## WHAT YOU ARE ASKED TO DO
Pick out all lines of the entries that include the word "yellow" and copy them.

## RECORDS SUPPLIED
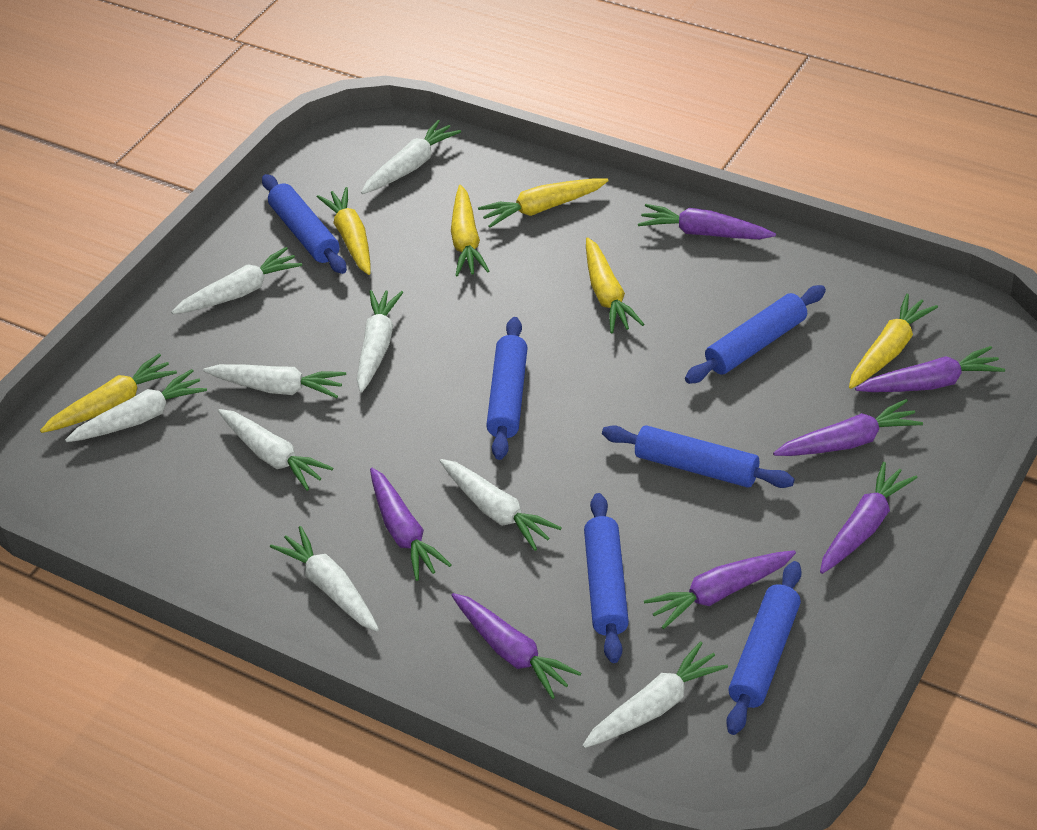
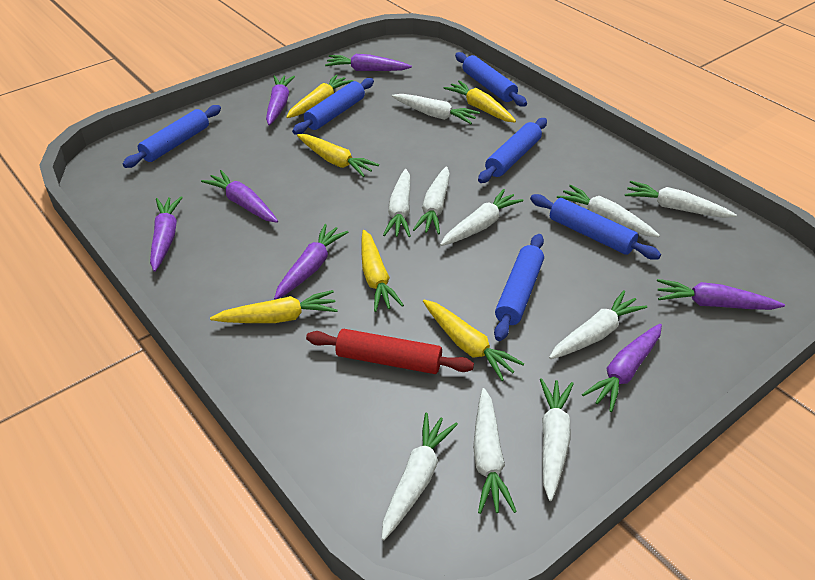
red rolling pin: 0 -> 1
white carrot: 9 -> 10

==

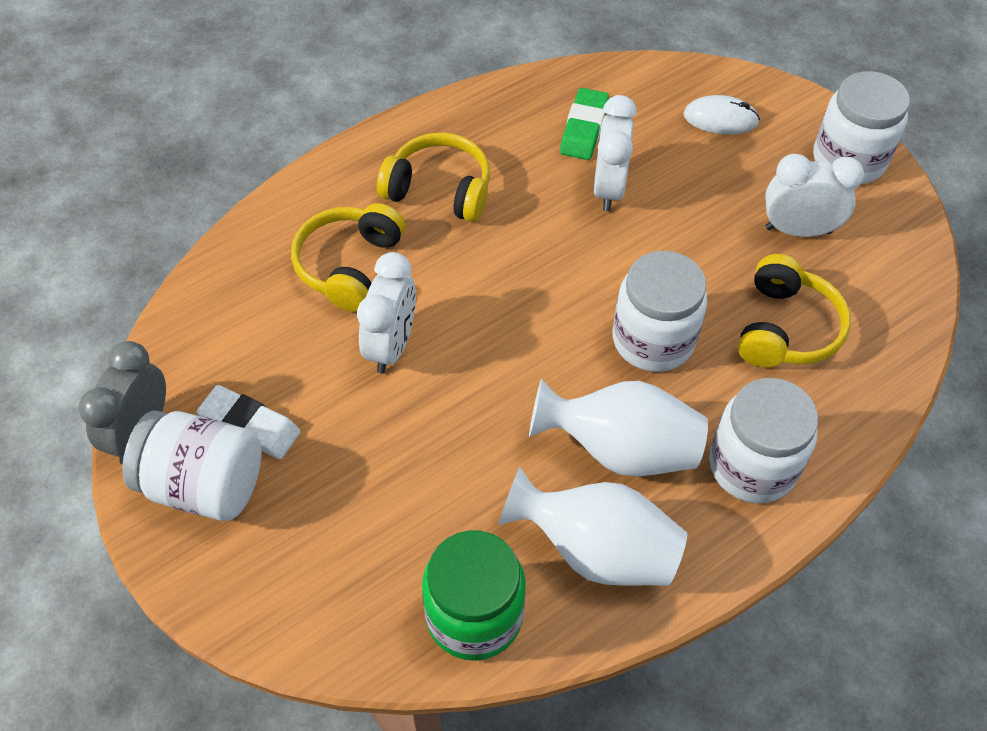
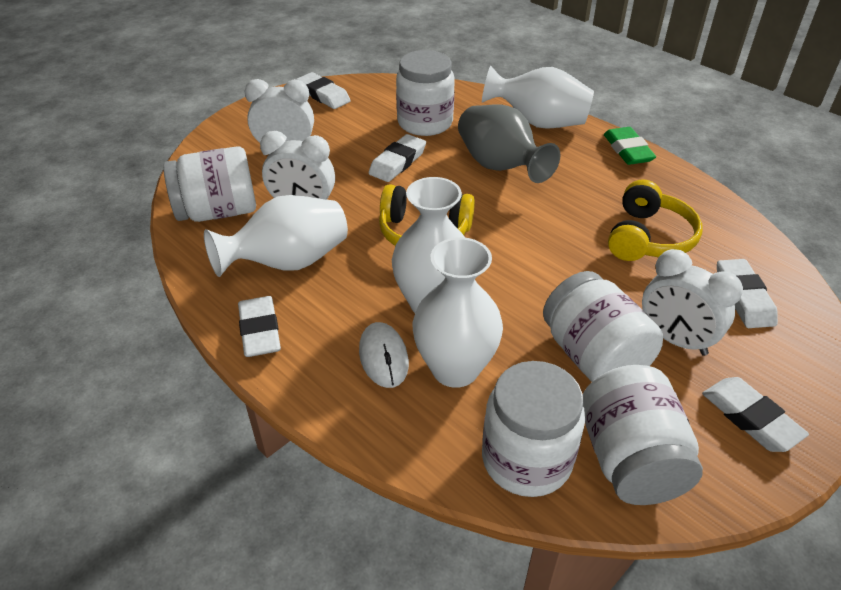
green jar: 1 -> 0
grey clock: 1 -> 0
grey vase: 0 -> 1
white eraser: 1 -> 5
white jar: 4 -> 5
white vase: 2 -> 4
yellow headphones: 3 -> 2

==

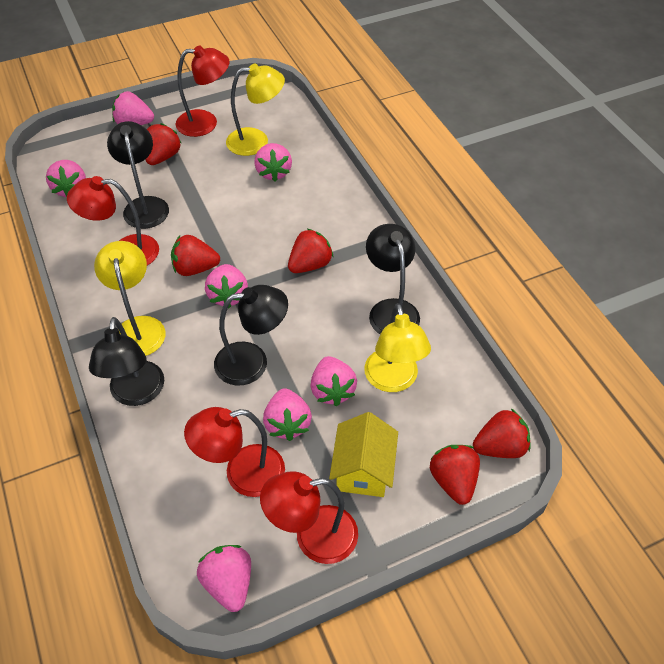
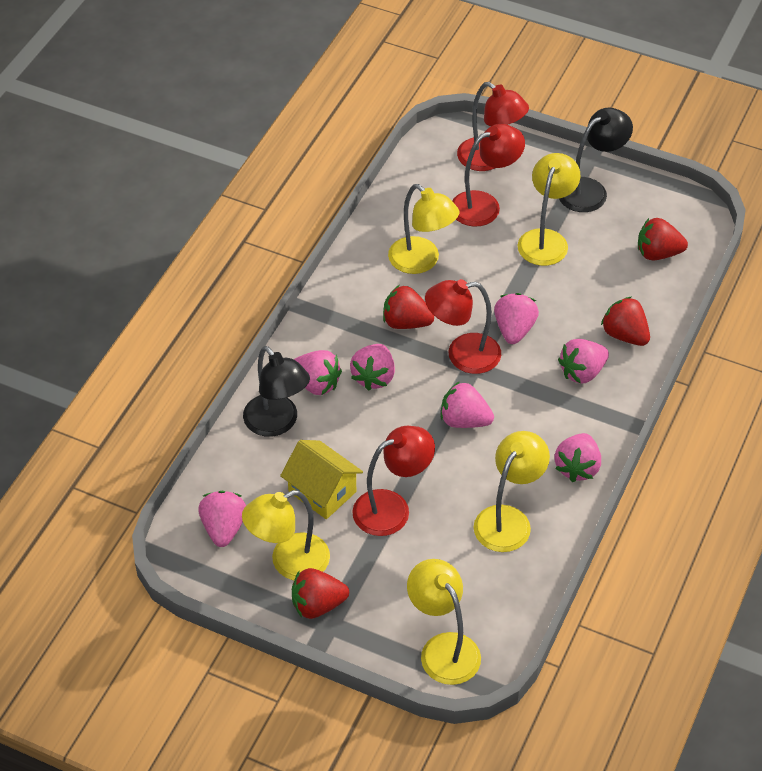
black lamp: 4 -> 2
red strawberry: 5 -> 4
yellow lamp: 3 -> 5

## TASK SOLUTION
yellow headphones: 3 -> 2
yellow lamp: 3 -> 5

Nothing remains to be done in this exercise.